%%

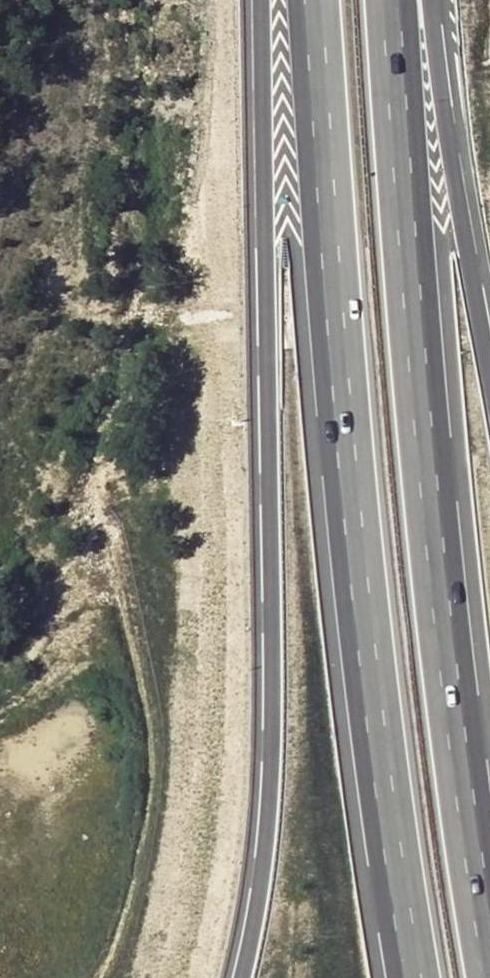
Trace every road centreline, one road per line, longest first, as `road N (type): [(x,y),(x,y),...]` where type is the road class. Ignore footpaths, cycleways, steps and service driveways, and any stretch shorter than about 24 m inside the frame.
road 1 (motorway): [(311,0),(378,738),(413,977)]
road 2 (motorway): [(480,977),(446,739),(381,0)]
road 3 (motorway): [(259,0),(274,700),(267,829),(243,977)]
road 4 (motorway): [(489,357),(440,119),(426,0)]

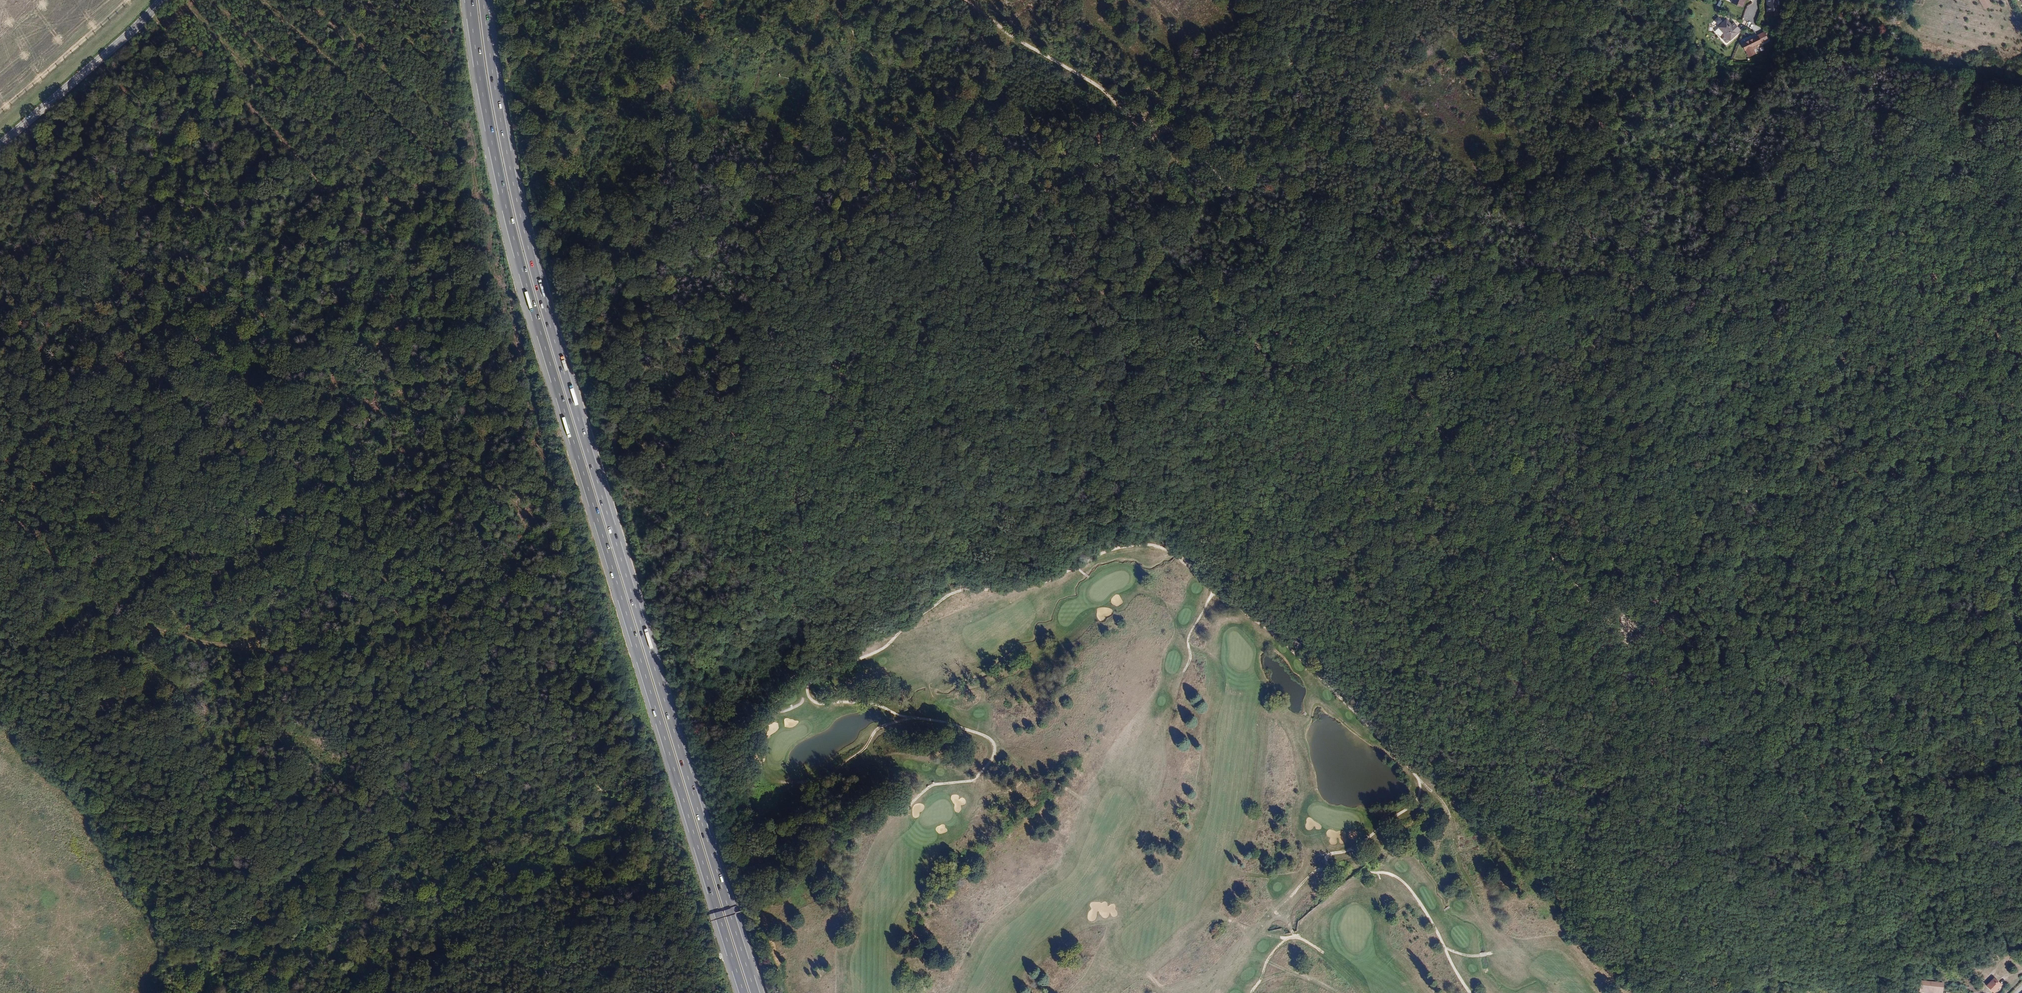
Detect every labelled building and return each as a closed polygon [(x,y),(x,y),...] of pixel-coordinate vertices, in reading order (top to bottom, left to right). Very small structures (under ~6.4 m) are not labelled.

%%

## EXERCISE AIM
Copy out every entry above, character for character, excluding pictures.

## EXERCISE RESPONSE
Trace every road centreline, one road per line, longest first, as `road N (type): [(x,y),(x,y),...]` where type is the road class. Ignore footpaths, cycleways, steps and service driveways, and any stretch shorter than about 24 m inside the frame.
road 1 (motorway): [(311,0),(378,738),(413,977)]
road 2 (motorway): [(480,977),(446,739),(381,0)]
road 3 (motorway): [(259,0),(274,700),(267,829),(243,977)]
road 4 (motorway): [(489,357),(440,119),(426,0)]

Detect every labelled building and return each as a closed polygon [(x,y),(x,y),...] of pixel-coordinate vertices, in reading order (top to bottom, left to right). Very small structures (under ~6.4 m) are not labelled.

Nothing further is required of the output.